• YOUR ASSIGNMENT:
Make an exact copy of all the entries, with the pictures left out.

• Dataset excerpts:
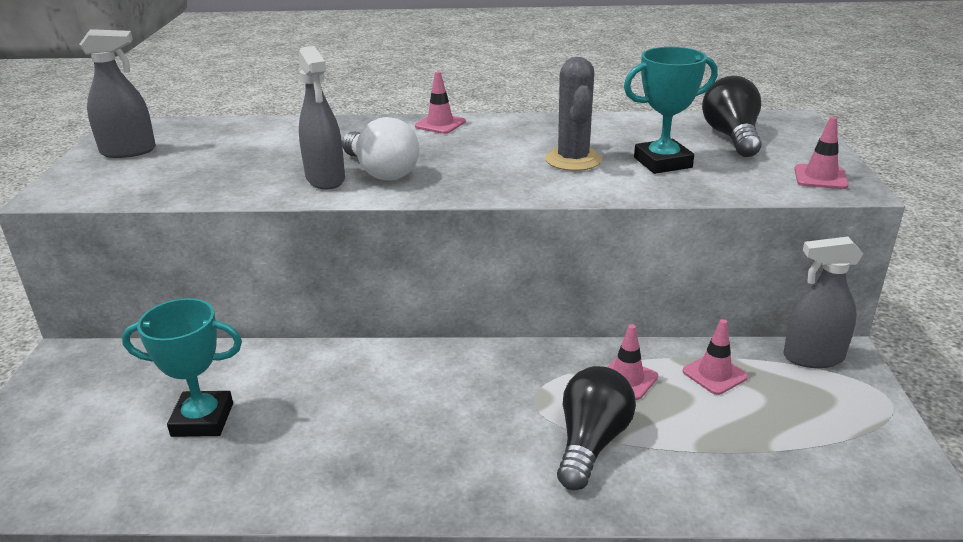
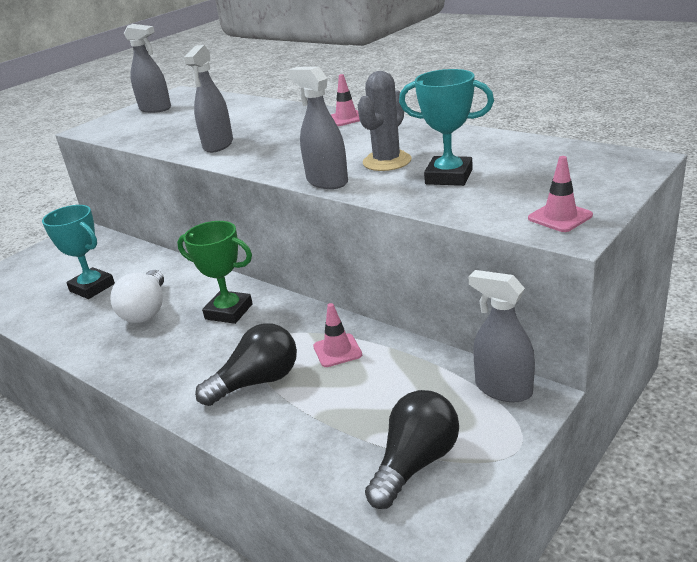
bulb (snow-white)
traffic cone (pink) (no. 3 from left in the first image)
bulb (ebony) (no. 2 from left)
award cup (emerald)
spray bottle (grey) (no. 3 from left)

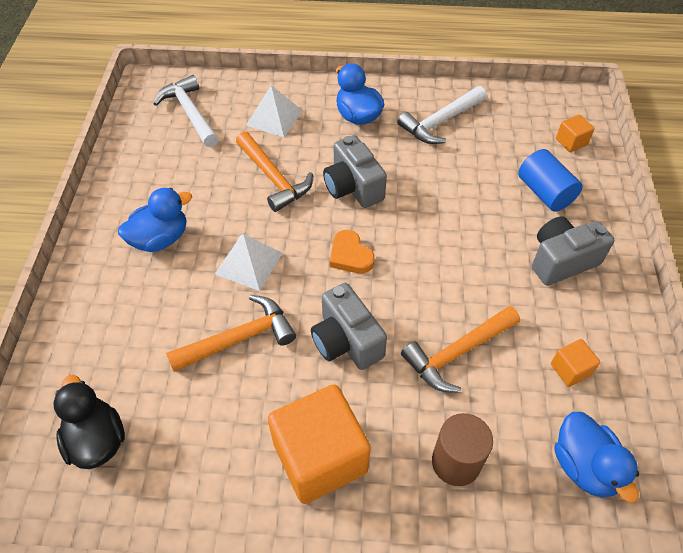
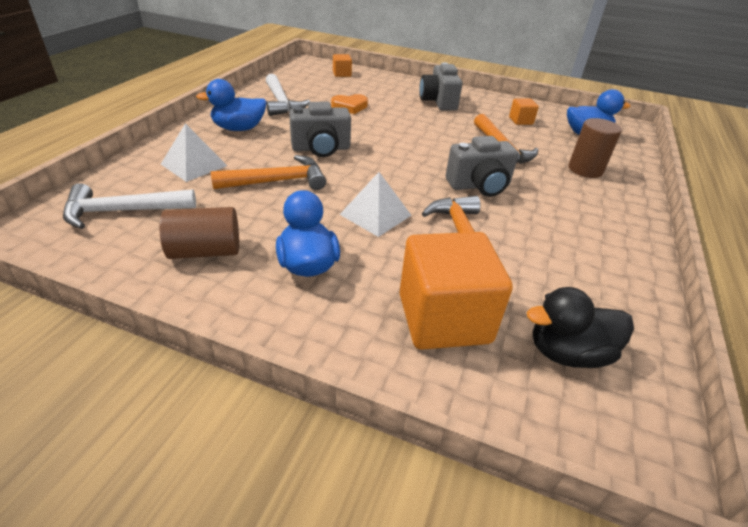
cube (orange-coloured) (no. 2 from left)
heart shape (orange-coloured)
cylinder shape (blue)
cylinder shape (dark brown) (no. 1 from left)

• YOUR RESPONSE:
bulb (snow-white)
traffic cone (pink) (no. 3 from left in the first image)
bulb (ebony) (no. 2 from left)
award cup (emerald)
spray bottle (grey) (no. 3 from left)

cube (orange-coloured) (no. 2 from left)
heart shape (orange-coloured)
cylinder shape (blue)
cylinder shape (dark brown) (no. 1 from left)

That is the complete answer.